PROBLEM DESCRIPTION:
Look for the string "round" in the material below. Copy every line where you find it.

SUPPLIED INFORMATION:
/---

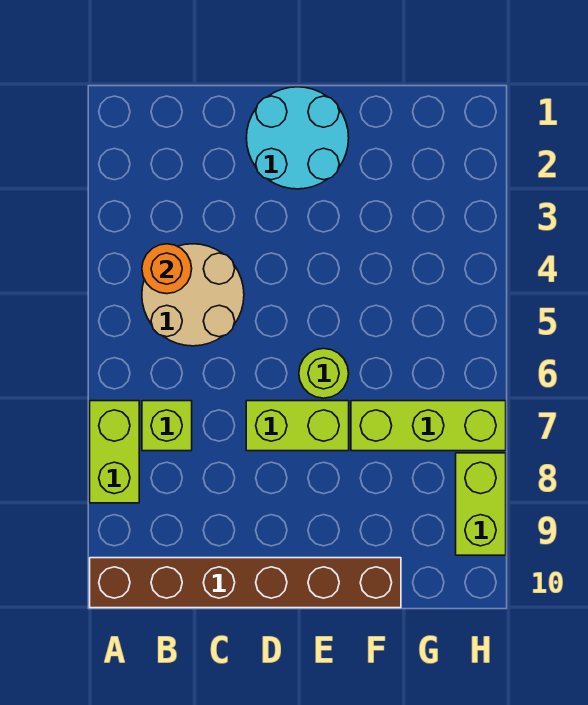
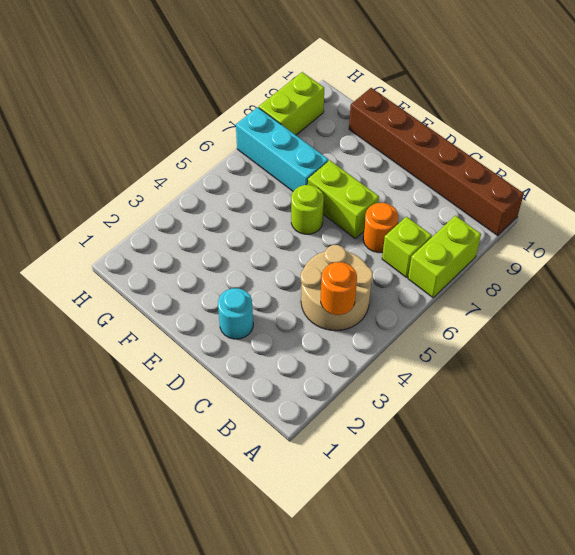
none -> orange round brick C7 level 1
cyan round brick D1:E2 level 1 -> cyan round brick D2 level 1
lime brick F7:H7 level 1 -> cyan brick F7:H7 level 1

\---

SOLUTION TO THE PROBLEM:
none -> orange round brick C7 level 1
cyan round brick D1:E2 level 1 -> cyan round brick D2 level 1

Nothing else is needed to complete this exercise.